▸ TASK INPUTS

==========

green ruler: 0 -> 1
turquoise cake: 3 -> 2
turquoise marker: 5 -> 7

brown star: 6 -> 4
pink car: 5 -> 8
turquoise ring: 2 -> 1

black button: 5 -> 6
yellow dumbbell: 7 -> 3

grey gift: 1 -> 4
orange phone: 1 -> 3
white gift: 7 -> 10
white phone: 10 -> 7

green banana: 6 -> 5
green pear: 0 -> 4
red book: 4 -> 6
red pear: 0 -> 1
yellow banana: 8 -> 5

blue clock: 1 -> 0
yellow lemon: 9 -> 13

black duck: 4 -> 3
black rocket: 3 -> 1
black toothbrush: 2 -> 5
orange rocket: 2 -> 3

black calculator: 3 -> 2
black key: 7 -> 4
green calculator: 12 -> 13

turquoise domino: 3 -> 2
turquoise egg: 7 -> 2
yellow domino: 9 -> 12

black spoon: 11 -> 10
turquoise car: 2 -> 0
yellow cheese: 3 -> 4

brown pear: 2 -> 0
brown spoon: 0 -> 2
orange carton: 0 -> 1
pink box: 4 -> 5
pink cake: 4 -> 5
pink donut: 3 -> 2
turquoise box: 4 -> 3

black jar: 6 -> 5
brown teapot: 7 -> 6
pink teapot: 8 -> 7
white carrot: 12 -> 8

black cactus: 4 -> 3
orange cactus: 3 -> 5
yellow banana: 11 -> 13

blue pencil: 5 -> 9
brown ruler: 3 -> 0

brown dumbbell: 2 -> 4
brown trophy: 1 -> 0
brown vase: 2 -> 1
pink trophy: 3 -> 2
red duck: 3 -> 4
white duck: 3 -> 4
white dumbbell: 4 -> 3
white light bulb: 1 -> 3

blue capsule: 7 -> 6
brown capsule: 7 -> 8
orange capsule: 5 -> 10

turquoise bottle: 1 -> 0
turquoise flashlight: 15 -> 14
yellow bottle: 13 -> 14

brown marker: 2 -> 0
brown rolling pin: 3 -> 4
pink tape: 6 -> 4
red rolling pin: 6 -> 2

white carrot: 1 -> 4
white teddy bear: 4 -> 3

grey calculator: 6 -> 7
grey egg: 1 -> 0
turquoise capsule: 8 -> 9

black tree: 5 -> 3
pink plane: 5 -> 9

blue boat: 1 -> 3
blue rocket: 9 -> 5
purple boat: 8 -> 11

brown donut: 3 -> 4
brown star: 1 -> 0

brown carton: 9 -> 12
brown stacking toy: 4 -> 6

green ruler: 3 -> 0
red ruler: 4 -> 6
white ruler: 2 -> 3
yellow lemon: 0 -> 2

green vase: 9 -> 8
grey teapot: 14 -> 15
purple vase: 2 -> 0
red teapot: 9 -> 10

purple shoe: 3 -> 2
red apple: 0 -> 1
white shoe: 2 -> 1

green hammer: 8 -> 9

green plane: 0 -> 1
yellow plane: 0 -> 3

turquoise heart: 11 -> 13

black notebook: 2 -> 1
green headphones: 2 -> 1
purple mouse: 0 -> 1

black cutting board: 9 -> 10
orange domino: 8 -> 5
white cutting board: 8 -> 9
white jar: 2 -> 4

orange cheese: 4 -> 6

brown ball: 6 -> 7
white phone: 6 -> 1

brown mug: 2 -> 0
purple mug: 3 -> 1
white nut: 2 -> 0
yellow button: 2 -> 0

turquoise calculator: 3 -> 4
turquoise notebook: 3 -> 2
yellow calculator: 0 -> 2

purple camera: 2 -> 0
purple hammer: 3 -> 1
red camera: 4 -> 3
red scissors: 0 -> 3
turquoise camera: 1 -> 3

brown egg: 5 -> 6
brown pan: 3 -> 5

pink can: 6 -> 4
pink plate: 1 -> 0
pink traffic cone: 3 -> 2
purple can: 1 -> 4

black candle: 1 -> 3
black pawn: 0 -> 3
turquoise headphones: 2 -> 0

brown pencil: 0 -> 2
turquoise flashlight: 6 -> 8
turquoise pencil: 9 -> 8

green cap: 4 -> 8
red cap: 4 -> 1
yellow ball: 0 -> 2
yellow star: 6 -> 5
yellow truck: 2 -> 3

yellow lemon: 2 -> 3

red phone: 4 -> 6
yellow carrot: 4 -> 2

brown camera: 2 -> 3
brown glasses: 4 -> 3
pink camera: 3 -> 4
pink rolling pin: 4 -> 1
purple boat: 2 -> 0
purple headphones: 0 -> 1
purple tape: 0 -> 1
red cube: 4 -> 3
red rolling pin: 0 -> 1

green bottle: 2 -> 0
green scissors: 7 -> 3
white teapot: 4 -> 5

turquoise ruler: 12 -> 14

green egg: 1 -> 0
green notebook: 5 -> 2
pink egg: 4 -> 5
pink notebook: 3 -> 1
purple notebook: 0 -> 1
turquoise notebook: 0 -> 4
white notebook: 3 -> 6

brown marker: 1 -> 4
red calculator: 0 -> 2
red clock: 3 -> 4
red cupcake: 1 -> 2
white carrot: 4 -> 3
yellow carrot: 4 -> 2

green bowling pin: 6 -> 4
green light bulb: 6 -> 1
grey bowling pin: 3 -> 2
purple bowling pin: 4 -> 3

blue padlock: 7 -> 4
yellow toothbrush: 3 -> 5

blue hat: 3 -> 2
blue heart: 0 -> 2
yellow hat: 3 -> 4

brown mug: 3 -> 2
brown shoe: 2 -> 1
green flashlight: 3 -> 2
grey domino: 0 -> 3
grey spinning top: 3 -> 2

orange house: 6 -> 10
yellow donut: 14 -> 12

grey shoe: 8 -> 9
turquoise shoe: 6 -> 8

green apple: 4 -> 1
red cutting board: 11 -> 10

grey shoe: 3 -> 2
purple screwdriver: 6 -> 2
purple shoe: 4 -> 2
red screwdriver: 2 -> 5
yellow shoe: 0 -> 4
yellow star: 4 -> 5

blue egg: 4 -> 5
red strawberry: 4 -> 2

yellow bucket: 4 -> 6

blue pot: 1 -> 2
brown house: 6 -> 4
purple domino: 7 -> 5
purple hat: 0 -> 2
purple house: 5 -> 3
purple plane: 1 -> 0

==========

Working through the records, copy each line in which the word "house" appears.

orange house: 6 -> 10
brown house: 6 -> 4
purple house: 5 -> 3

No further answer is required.